*** EXTRACTED INFORMATION ***

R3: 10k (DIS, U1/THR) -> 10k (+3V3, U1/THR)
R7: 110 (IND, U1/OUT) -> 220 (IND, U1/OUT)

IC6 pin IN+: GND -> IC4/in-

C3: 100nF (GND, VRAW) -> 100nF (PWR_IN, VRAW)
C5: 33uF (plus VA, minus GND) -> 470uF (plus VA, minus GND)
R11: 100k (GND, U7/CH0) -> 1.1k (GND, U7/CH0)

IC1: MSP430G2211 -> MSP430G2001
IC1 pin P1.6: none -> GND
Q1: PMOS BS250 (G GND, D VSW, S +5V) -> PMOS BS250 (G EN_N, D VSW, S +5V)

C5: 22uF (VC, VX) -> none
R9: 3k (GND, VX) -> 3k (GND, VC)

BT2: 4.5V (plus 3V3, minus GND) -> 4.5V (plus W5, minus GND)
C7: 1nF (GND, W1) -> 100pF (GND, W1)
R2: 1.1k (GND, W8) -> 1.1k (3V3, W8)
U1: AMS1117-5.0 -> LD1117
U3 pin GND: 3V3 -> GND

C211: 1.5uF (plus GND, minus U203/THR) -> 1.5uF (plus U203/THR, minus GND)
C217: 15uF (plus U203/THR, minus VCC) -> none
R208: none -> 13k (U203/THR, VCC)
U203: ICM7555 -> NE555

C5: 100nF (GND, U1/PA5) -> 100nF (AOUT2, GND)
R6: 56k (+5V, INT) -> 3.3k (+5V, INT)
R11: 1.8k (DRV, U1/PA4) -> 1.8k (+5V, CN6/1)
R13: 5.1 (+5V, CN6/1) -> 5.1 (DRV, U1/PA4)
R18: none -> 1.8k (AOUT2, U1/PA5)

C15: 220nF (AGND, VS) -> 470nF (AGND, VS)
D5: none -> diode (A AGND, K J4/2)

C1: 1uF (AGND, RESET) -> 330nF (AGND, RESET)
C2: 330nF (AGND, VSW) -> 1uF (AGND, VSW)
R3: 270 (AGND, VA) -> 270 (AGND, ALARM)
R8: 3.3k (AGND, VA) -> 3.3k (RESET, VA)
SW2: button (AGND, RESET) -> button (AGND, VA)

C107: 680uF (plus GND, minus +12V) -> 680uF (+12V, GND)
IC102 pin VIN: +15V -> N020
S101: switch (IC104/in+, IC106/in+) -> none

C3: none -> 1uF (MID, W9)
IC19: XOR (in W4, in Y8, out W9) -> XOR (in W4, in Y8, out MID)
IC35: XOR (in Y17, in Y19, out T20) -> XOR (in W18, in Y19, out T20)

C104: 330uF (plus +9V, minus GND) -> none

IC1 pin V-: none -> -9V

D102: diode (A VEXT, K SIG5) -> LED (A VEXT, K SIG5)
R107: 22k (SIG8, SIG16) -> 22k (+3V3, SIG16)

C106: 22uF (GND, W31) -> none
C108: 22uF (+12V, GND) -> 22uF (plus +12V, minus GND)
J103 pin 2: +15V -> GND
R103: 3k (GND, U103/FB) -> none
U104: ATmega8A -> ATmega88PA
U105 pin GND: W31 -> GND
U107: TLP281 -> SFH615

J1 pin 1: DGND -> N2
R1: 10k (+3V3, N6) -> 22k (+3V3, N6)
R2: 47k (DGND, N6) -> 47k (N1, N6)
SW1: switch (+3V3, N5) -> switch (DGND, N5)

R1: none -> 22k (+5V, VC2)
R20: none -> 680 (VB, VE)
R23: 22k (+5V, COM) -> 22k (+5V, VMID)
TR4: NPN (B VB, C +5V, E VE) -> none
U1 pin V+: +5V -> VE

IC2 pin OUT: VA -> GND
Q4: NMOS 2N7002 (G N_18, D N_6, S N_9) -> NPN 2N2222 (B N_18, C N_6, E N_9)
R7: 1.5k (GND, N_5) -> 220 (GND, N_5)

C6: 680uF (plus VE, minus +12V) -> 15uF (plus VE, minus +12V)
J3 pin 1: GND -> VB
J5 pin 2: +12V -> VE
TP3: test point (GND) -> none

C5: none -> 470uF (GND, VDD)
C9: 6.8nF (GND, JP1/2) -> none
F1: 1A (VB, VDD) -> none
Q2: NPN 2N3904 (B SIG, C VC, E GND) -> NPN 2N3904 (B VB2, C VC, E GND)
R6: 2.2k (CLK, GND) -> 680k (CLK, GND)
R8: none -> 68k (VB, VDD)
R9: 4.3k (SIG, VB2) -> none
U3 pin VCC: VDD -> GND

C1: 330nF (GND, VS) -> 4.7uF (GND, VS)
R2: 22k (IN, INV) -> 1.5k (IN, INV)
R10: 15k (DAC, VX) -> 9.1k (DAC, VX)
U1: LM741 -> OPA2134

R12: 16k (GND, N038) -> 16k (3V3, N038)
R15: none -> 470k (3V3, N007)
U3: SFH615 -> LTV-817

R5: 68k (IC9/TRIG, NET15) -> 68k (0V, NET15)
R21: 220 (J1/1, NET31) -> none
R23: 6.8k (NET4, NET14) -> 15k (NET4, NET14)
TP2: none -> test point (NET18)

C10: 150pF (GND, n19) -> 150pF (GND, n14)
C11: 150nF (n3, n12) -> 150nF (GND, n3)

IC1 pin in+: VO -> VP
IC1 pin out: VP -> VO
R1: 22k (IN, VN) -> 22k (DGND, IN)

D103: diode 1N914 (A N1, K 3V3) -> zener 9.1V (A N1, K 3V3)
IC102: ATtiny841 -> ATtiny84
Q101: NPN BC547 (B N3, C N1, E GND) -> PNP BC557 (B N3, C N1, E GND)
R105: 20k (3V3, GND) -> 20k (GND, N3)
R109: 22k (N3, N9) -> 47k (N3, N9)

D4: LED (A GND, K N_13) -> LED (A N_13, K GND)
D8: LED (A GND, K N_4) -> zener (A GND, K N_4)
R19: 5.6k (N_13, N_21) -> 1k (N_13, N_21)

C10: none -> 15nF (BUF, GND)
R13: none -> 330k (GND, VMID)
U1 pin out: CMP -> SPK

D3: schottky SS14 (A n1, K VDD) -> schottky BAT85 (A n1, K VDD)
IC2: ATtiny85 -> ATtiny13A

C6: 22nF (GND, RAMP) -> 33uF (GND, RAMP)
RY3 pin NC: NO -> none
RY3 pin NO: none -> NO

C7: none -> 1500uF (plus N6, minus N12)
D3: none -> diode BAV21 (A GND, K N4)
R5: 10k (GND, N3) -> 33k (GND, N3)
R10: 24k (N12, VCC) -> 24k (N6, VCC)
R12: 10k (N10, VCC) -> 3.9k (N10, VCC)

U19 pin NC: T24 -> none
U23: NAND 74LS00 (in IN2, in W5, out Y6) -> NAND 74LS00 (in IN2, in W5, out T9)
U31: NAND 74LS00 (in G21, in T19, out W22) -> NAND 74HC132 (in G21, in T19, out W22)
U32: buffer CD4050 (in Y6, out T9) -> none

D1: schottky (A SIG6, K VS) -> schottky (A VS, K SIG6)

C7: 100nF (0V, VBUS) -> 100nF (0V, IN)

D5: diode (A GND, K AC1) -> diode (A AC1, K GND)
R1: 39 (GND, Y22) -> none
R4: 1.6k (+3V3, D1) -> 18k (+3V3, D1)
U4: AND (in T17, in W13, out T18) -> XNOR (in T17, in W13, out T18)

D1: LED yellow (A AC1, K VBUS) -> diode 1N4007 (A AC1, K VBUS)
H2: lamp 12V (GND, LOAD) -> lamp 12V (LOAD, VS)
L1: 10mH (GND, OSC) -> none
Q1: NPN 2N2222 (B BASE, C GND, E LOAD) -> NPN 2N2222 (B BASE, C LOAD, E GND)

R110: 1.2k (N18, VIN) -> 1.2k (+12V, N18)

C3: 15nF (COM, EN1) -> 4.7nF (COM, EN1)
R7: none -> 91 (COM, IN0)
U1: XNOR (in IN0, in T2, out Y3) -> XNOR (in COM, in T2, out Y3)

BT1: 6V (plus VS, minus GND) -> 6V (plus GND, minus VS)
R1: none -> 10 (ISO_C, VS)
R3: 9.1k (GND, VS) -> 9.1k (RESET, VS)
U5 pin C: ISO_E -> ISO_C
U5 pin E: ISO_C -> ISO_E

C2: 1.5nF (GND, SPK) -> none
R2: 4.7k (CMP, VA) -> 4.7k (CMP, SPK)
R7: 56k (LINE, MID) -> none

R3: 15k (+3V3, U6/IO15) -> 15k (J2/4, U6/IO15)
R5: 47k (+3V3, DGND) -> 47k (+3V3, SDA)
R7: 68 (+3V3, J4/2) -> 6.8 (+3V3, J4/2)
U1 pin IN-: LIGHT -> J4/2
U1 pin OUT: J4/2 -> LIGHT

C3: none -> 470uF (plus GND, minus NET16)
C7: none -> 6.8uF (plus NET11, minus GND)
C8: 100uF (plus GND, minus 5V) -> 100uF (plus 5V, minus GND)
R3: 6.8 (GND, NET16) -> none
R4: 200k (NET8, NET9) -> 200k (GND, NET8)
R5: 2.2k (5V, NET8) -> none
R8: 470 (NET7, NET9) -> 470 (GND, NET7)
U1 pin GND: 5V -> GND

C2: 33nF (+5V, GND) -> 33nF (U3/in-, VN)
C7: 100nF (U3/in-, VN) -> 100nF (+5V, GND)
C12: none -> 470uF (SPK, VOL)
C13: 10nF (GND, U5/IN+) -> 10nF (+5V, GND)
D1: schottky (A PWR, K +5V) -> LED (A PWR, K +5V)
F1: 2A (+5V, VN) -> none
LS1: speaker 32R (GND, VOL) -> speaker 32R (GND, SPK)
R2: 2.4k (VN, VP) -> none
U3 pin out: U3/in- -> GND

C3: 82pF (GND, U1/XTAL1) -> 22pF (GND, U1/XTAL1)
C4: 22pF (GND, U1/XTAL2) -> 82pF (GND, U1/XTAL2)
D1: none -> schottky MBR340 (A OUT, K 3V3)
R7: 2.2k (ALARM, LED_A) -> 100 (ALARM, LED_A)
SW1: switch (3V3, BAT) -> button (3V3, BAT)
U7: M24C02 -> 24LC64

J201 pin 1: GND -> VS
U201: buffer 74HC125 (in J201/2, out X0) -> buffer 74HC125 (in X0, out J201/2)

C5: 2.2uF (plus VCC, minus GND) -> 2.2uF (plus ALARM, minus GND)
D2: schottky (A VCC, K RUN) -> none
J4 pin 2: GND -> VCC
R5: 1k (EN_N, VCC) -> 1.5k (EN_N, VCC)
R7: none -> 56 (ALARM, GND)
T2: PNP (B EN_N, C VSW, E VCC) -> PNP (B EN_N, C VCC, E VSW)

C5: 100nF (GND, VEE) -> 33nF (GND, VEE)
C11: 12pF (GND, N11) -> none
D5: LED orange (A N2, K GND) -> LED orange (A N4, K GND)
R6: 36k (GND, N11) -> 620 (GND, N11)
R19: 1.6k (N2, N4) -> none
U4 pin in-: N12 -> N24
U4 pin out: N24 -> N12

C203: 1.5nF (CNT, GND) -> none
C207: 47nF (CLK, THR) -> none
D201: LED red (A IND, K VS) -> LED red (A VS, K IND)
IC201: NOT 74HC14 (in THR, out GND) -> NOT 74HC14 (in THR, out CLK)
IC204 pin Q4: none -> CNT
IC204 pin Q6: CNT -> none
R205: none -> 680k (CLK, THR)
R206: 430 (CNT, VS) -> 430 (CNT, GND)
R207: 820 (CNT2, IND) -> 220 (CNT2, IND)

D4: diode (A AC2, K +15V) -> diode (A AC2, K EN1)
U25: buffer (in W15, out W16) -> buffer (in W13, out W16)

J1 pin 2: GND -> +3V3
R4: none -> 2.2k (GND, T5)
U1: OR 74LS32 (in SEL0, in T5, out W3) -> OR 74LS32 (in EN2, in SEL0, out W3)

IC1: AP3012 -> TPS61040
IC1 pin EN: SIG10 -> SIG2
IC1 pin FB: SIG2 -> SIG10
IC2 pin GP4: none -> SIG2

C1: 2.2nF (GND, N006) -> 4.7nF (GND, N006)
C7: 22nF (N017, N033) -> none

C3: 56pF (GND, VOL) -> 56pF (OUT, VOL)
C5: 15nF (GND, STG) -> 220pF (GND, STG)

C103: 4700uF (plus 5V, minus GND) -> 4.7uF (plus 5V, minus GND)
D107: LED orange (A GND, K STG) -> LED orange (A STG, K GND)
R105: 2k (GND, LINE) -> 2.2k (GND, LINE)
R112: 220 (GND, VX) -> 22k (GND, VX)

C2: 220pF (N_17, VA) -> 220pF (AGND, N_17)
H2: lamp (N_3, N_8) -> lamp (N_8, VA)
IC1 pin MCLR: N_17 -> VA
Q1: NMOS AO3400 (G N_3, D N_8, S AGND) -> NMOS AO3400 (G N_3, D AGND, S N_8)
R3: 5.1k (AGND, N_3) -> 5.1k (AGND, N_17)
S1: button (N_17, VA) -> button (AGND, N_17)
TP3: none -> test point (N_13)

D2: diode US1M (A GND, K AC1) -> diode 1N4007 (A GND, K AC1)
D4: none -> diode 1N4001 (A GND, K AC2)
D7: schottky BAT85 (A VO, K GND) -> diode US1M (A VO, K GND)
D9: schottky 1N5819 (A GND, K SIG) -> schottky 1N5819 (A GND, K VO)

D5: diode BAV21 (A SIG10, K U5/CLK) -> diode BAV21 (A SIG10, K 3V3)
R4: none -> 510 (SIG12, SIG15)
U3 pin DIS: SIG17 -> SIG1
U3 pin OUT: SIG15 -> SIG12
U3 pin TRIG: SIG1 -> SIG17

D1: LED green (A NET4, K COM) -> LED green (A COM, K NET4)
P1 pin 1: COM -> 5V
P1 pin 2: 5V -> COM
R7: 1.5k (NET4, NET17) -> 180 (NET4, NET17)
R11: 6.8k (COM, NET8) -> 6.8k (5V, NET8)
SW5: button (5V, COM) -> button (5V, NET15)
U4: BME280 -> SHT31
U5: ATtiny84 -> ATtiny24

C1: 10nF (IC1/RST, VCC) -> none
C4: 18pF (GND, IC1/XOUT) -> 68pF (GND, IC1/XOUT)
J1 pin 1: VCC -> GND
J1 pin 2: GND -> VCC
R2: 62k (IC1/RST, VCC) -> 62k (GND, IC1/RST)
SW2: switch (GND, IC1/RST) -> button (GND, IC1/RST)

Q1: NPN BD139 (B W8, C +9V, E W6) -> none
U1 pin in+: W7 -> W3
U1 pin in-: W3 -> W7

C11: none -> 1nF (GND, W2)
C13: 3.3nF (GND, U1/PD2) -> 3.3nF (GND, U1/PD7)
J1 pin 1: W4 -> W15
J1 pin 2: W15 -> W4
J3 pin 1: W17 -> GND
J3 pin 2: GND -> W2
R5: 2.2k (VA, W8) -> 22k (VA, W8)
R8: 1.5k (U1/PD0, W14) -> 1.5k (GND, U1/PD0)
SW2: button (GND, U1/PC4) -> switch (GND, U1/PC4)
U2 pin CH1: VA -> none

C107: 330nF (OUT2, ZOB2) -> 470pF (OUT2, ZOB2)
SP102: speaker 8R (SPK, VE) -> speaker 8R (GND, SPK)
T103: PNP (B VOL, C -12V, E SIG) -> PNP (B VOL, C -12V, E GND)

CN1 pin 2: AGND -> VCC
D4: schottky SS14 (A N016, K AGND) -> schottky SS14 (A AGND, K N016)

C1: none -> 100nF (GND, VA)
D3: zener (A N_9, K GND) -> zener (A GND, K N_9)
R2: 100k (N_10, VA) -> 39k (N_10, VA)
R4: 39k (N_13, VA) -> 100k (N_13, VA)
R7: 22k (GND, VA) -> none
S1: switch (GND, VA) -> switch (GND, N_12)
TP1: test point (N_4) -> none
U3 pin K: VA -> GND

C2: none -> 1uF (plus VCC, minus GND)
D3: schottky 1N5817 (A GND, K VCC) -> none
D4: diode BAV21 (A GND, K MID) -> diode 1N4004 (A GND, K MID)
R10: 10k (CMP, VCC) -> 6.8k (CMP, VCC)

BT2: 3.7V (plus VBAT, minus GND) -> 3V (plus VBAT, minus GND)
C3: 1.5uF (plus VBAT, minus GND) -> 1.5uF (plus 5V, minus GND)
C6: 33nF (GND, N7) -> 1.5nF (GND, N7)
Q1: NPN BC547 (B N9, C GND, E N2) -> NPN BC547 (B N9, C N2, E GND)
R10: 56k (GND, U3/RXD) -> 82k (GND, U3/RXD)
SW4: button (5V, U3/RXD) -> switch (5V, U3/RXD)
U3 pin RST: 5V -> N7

*** End of EXTRACTED INFORMATION ***

### TRY IT
Copy back the listing above exactly, but only from the line with "U1: AMS1117-5.0 -> LD1117" through the line with "R13: 5.1 (+5V, CN6/1) -> 5.1 (DRV, U1/PA4)", both ends included.

### ANSWER BELOW
U1: AMS1117-5.0 -> LD1117
U3 pin GND: 3V3 -> GND

C211: 1.5uF (plus GND, minus U203/THR) -> 1.5uF (plus U203/THR, minus GND)
C217: 15uF (plus U203/THR, minus VCC) -> none
R208: none -> 13k (U203/THR, VCC)
U203: ICM7555 -> NE555

C5: 100nF (GND, U1/PA5) -> 100nF (AOUT2, GND)
R6: 56k (+5V, INT) -> 3.3k (+5V, INT)
R11: 1.8k (DRV, U1/PA4) -> 1.8k (+5V, CN6/1)
R13: 5.1 (+5V, CN6/1) -> 5.1 (DRV, U1/PA4)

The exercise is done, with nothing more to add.